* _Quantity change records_
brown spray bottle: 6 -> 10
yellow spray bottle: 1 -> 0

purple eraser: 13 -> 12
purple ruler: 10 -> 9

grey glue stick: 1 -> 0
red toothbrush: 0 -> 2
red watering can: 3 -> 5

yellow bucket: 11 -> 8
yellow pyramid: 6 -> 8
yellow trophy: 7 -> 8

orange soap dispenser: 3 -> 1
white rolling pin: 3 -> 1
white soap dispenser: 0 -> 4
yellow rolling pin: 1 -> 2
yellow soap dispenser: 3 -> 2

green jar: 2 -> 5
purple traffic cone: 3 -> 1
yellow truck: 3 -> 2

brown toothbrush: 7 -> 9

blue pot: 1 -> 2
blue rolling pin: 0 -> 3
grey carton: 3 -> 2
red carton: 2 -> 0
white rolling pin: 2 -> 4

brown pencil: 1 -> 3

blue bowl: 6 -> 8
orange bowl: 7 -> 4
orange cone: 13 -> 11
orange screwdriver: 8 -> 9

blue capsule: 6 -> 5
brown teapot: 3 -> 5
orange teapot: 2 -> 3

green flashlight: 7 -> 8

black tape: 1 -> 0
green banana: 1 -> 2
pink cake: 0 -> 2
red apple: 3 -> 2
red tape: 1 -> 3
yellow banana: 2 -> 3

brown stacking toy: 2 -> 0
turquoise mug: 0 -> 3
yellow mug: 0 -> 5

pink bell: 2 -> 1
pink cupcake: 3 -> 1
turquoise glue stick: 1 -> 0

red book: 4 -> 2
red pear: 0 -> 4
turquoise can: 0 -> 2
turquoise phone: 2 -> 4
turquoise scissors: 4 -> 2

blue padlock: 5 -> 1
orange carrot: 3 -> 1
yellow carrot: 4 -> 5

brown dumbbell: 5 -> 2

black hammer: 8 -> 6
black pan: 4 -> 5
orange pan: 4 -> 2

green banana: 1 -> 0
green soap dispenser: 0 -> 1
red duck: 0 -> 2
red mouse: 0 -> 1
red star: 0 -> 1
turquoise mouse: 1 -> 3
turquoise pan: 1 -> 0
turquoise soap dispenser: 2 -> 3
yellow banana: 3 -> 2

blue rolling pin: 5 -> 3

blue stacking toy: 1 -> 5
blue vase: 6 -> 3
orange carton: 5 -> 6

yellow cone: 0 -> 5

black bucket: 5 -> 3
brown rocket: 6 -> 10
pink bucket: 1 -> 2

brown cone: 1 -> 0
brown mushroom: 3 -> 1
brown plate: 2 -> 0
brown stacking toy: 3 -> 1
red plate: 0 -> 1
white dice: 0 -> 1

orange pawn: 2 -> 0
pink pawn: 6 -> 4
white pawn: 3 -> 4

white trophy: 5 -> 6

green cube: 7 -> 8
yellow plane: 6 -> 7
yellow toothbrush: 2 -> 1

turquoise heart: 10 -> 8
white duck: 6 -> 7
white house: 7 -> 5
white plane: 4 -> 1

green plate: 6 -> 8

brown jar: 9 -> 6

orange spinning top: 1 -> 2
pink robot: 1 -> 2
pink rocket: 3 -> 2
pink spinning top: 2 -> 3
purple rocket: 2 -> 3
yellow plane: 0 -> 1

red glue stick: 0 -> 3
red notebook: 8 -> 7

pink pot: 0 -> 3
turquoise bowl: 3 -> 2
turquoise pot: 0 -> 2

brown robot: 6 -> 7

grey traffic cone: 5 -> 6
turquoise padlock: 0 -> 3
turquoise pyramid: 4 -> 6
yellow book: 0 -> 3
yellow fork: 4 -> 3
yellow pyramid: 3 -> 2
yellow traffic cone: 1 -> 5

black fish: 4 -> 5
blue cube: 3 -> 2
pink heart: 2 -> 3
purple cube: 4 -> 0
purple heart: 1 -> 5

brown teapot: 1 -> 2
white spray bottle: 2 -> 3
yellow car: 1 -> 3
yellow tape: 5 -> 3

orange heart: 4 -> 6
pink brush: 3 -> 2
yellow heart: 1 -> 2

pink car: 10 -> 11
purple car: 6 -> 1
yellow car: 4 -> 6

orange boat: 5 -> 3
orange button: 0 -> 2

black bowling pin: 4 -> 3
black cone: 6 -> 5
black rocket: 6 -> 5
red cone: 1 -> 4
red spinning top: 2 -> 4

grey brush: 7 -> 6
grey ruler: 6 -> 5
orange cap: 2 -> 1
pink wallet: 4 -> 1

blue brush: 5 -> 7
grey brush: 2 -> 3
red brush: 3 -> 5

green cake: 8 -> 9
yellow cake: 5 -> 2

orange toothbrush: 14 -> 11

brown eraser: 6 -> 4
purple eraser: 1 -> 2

* _The problem_
In the records above, each line with the string "rolling" should be copied.

* _Task response_
white rolling pin: 3 -> 1
yellow rolling pin: 1 -> 2
blue rolling pin: 0 -> 3
white rolling pin: 2 -> 4
blue rolling pin: 5 -> 3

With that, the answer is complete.